[Exercise brief] Copy out the entries below exactly as they stand, but only from the line containing "(364, 236) = (753, 281): brown" through the line containing "(531, 167) = (563, 420): turquoise".

[Dataset entries]
>>>>
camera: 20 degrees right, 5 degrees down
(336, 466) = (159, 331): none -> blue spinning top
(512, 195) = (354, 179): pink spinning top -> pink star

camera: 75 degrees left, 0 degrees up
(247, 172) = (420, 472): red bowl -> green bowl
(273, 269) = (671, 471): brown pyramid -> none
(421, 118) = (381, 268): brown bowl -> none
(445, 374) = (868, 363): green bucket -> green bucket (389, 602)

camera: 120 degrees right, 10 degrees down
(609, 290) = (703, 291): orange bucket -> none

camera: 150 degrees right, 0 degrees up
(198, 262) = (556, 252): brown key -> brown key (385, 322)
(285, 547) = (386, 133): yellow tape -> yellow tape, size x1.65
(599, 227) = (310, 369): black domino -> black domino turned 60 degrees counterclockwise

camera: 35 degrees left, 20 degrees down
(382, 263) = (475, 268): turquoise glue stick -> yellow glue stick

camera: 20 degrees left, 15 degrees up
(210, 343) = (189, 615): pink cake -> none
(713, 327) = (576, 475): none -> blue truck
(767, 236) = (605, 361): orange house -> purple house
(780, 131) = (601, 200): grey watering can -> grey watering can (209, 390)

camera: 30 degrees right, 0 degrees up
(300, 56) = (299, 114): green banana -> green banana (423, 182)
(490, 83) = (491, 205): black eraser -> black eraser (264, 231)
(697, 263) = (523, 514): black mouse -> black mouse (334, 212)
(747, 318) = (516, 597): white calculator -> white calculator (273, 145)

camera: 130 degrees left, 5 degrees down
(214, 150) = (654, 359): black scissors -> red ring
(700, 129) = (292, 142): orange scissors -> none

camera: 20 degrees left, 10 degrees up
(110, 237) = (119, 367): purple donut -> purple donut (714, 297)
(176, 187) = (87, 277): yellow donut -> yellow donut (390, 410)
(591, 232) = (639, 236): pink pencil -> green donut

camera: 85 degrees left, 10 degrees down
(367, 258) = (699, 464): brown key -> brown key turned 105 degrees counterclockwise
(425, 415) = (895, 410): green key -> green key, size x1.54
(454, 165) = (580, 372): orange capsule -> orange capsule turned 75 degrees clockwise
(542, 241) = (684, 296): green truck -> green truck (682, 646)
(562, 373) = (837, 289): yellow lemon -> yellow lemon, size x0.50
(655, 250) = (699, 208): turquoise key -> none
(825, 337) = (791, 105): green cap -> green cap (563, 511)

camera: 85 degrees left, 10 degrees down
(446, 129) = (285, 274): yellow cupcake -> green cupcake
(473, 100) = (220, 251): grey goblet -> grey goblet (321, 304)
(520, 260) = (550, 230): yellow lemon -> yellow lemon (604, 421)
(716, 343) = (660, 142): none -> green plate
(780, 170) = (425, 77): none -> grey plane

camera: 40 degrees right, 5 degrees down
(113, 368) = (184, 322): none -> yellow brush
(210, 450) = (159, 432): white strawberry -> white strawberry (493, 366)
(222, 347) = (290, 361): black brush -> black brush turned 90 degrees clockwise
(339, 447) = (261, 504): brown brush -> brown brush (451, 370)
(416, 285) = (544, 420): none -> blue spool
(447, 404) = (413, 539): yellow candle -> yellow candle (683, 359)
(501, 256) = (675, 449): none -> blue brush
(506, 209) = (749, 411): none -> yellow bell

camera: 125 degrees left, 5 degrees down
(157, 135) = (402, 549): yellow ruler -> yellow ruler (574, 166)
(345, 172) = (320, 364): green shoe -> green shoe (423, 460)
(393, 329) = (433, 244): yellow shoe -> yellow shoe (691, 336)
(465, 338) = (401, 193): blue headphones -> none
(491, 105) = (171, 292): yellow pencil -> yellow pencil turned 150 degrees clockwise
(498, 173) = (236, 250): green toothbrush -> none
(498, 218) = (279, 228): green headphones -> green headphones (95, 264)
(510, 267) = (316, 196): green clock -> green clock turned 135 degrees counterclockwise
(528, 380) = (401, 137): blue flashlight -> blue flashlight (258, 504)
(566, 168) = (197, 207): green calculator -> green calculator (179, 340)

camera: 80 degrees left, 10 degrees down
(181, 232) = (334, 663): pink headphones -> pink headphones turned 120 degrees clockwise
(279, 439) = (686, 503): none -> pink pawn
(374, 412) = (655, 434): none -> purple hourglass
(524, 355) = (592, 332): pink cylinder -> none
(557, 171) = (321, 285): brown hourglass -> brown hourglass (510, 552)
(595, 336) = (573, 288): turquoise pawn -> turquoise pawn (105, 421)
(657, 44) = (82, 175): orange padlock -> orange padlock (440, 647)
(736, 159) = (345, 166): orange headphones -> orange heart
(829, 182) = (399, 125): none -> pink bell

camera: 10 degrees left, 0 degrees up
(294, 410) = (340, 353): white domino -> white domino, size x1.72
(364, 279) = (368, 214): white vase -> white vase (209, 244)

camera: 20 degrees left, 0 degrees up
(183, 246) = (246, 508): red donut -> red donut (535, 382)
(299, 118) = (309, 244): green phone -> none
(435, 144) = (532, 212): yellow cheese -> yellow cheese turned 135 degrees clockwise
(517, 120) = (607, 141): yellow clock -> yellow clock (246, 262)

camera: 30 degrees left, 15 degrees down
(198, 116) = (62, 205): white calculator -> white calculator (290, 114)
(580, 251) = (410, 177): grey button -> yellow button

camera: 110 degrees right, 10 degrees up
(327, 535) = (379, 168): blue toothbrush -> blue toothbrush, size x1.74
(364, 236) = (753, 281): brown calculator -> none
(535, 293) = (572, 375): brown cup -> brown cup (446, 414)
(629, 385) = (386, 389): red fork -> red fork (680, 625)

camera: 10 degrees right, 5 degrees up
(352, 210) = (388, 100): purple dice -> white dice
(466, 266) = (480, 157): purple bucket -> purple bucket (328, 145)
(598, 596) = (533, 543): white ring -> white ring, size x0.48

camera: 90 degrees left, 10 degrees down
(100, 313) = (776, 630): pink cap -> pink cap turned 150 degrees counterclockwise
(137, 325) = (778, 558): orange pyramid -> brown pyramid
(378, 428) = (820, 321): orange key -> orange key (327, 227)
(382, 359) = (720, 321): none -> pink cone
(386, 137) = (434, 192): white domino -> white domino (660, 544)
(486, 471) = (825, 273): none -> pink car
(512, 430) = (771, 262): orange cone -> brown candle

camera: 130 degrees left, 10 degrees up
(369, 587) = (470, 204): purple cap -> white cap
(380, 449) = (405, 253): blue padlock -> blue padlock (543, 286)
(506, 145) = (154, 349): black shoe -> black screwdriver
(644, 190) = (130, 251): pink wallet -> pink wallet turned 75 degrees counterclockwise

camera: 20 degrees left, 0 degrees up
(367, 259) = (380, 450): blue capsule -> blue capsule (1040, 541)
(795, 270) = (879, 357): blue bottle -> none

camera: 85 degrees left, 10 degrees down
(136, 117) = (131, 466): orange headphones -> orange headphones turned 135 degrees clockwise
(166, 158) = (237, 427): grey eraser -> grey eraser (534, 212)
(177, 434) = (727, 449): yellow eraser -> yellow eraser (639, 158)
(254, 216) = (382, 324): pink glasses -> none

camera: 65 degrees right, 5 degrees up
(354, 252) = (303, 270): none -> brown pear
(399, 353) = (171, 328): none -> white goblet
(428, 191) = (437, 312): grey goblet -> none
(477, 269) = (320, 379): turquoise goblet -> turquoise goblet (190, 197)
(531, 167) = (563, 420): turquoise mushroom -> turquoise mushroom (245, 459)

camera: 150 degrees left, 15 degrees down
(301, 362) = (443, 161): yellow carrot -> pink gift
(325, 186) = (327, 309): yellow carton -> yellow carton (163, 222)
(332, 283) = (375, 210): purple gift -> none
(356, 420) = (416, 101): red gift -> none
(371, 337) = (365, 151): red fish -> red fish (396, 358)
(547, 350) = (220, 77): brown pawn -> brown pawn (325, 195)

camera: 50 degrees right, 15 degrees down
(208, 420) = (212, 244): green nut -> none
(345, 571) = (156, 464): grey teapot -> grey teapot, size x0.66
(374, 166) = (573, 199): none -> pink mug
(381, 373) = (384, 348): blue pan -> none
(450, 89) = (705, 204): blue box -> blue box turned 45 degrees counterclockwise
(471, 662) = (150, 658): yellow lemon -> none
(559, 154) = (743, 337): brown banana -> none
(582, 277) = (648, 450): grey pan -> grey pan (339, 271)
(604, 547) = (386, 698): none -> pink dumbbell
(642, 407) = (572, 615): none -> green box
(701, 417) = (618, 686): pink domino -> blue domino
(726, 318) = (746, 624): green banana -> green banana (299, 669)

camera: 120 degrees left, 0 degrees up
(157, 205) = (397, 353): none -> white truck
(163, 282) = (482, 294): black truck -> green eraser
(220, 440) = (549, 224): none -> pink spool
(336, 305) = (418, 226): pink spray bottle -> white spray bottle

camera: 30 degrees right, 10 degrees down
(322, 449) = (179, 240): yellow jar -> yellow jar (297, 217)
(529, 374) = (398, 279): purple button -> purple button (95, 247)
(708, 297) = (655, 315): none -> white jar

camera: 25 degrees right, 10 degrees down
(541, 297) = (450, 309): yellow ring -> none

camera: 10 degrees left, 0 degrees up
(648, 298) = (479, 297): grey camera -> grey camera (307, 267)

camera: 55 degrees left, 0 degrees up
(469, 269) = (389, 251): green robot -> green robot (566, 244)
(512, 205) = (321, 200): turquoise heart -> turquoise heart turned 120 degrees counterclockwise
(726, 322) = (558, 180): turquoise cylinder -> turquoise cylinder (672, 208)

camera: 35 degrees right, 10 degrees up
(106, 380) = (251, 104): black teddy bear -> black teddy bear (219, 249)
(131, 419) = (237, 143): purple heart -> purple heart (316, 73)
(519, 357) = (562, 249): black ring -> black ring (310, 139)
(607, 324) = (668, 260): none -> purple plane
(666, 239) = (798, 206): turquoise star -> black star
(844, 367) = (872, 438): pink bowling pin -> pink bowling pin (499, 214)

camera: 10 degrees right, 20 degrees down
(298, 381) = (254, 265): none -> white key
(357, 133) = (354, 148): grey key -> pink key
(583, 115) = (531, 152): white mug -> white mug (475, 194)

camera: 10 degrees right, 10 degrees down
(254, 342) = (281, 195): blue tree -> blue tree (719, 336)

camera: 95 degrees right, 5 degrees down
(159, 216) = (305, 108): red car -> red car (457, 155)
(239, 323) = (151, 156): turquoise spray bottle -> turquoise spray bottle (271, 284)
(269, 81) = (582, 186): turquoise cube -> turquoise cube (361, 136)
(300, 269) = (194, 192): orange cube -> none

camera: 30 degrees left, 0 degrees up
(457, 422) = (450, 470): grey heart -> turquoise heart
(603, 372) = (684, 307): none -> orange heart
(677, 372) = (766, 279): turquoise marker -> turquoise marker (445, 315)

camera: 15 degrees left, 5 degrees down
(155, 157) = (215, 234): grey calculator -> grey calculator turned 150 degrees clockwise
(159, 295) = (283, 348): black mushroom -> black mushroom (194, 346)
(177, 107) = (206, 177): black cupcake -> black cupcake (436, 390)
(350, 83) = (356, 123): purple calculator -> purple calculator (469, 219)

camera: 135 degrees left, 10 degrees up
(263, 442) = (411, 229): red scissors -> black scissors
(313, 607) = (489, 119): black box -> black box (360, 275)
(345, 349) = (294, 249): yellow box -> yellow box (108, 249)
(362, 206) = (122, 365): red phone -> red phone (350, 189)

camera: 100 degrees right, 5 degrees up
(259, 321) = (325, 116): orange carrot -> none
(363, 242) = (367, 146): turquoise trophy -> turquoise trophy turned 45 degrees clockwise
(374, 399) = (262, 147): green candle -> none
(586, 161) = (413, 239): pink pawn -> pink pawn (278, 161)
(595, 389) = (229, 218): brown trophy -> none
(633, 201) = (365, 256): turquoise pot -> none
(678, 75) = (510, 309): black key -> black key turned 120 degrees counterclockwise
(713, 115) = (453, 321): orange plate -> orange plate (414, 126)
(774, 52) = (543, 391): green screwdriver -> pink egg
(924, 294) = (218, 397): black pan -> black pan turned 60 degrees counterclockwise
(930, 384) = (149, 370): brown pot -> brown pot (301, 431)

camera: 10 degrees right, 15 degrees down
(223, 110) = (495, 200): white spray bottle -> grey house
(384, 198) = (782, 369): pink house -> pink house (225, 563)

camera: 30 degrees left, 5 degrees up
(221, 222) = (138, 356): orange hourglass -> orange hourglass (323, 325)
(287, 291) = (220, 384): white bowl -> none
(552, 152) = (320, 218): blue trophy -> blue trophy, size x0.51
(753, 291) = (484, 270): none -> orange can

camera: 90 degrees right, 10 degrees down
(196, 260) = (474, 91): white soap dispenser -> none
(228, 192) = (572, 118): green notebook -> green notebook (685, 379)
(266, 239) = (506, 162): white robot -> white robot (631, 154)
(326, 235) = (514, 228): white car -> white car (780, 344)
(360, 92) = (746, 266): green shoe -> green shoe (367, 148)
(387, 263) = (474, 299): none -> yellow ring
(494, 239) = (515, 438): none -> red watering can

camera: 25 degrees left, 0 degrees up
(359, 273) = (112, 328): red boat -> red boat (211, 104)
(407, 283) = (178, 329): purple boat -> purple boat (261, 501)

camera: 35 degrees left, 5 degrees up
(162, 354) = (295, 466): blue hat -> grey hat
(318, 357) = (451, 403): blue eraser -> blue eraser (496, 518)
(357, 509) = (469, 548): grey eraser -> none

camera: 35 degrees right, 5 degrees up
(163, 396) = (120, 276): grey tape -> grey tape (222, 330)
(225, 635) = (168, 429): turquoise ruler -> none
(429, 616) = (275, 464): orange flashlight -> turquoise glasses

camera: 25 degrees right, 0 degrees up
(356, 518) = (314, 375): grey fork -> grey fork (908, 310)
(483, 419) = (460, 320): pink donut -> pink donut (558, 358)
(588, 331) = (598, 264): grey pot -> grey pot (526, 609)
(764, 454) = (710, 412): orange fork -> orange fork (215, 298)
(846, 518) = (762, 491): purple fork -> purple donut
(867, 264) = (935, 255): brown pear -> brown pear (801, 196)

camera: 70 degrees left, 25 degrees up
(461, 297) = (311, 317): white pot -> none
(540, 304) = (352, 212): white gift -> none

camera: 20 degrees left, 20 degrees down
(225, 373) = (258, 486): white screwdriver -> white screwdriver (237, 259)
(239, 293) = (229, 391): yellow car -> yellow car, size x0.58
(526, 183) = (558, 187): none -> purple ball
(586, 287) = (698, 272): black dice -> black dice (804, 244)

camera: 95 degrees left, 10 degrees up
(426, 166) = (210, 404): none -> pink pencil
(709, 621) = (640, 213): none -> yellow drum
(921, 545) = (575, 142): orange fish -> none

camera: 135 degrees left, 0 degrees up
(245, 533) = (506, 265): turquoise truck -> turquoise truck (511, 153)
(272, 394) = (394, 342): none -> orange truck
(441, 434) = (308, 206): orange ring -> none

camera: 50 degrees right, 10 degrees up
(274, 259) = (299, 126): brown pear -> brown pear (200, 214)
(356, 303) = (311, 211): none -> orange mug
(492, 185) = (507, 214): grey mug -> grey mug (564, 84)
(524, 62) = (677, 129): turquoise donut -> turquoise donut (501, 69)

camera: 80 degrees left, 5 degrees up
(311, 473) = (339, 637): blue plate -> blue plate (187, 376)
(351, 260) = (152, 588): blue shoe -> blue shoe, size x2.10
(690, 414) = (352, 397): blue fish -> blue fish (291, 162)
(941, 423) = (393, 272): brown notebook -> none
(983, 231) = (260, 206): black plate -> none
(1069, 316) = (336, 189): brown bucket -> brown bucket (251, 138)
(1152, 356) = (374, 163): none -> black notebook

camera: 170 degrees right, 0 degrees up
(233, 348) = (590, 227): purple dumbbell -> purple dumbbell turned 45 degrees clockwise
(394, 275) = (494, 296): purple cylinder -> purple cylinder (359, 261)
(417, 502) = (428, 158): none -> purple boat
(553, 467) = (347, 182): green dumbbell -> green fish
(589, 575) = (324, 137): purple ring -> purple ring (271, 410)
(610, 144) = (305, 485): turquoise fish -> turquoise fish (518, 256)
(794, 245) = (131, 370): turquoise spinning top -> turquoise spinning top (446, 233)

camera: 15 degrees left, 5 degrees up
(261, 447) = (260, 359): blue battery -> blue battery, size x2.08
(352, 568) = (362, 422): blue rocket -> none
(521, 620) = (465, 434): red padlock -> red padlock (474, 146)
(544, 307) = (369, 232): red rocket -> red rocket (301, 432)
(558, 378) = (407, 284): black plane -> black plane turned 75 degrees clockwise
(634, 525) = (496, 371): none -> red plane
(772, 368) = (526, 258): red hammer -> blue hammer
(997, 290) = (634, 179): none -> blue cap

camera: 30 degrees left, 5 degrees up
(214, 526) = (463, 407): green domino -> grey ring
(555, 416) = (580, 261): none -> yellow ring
<<<<
[Output of the exercise]
(364, 236) = (753, 281): brown calculator -> none
(535, 293) = (572, 375): brown cup -> brown cup (446, 414)
(629, 385) = (386, 389): red fork -> red fork (680, 625)

camera: 10 degrees right, 5 degrees up
(352, 210) = (388, 100): purple dice -> white dice
(466, 266) = (480, 157): purple bucket -> purple bucket (328, 145)
(598, 596) = (533, 543): white ring -> white ring, size x0.48

camera: 90 degrees left, 10 degrees down
(100, 313) = (776, 630): pink cap -> pink cap turned 150 degrees counterclockwise
(137, 325) = (778, 558): orange pyramid -> brown pyramid
(378, 428) = (820, 321): orange key -> orange key (327, 227)
(382, 359) = (720, 321): none -> pink cone
(386, 137) = (434, 192): white domino -> white domino (660, 544)
(486, 471) = (825, 273): none -> pink car
(512, 430) = (771, 262): orange cone -> brown candle

camera: 130 degrees left, 10 degrees up
(369, 587) = (470, 204): purple cap -> white cap
(380, 449) = (405, 253): blue padlock -> blue padlock (543, 286)
(506, 145) = (154, 349): black shoe -> black screwdriver
(644, 190) = (130, 251): pink wallet -> pink wallet turned 75 degrees counterclockwise

camera: 20 degrees left, 0 degrees up
(367, 259) = (380, 450): blue capsule -> blue capsule (1040, 541)
(795, 270) = (879, 357): blue bottle -> none

camera: 85 degrees left, 10 degrees down
(136, 117) = (131, 466): orange headphones -> orange headphones turned 135 degrees clockwise
(166, 158) = (237, 427): grey eraser -> grey eraser (534, 212)
(177, 434) = (727, 449): yellow eraser -> yellow eraser (639, 158)
(254, 216) = (382, 324): pink glasses -> none

camera: 65 degrees right, 5 degrees up
(354, 252) = (303, 270): none -> brown pear
(399, 353) = (171, 328): none -> white goblet
(428, 191) = (437, 312): grey goblet -> none
(477, 269) = (320, 379): turquoise goblet -> turquoise goblet (190, 197)
(531, 167) = (563, 420): turquoise mushroom -> turquoise mushroom (245, 459)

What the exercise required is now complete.